# Task requirements:
Pull from the data below each line where the word "orange" occurs, and copy it.

# Record set:
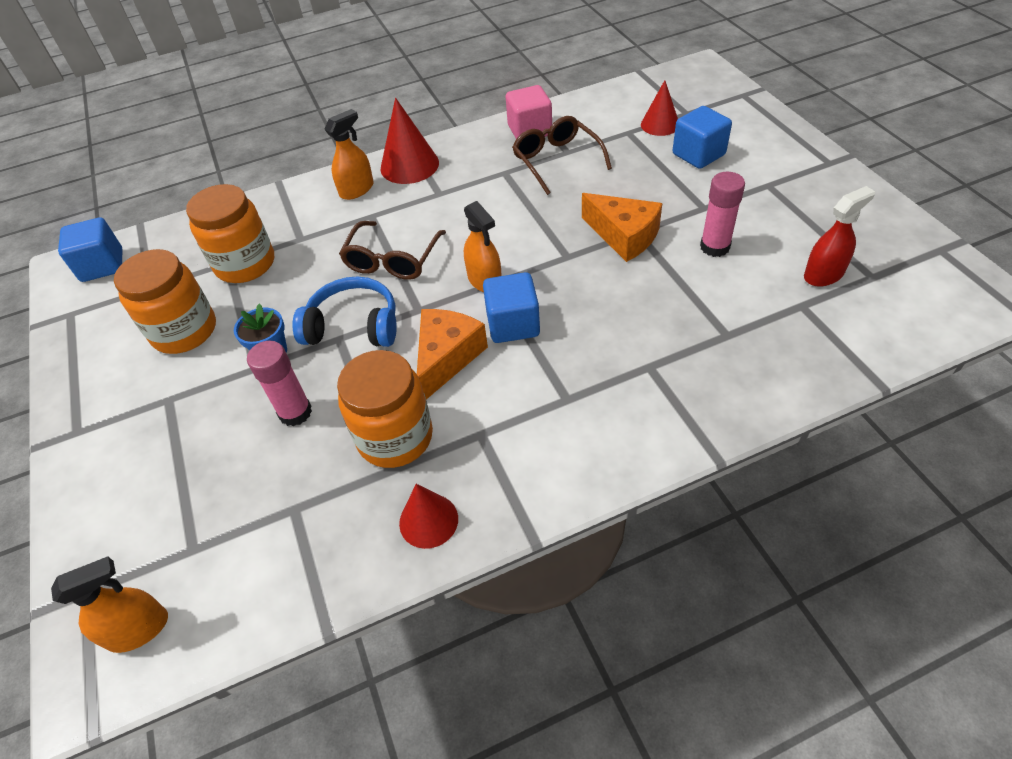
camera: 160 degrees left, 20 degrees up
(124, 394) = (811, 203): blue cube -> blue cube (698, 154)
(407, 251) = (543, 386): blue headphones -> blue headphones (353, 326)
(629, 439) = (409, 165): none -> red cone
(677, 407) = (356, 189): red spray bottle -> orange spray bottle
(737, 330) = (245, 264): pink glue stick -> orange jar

# Written solution:
(677, 407) = (356, 189): red spray bottle -> orange spray bottle
(737, 330) = (245, 264): pink glue stick -> orange jar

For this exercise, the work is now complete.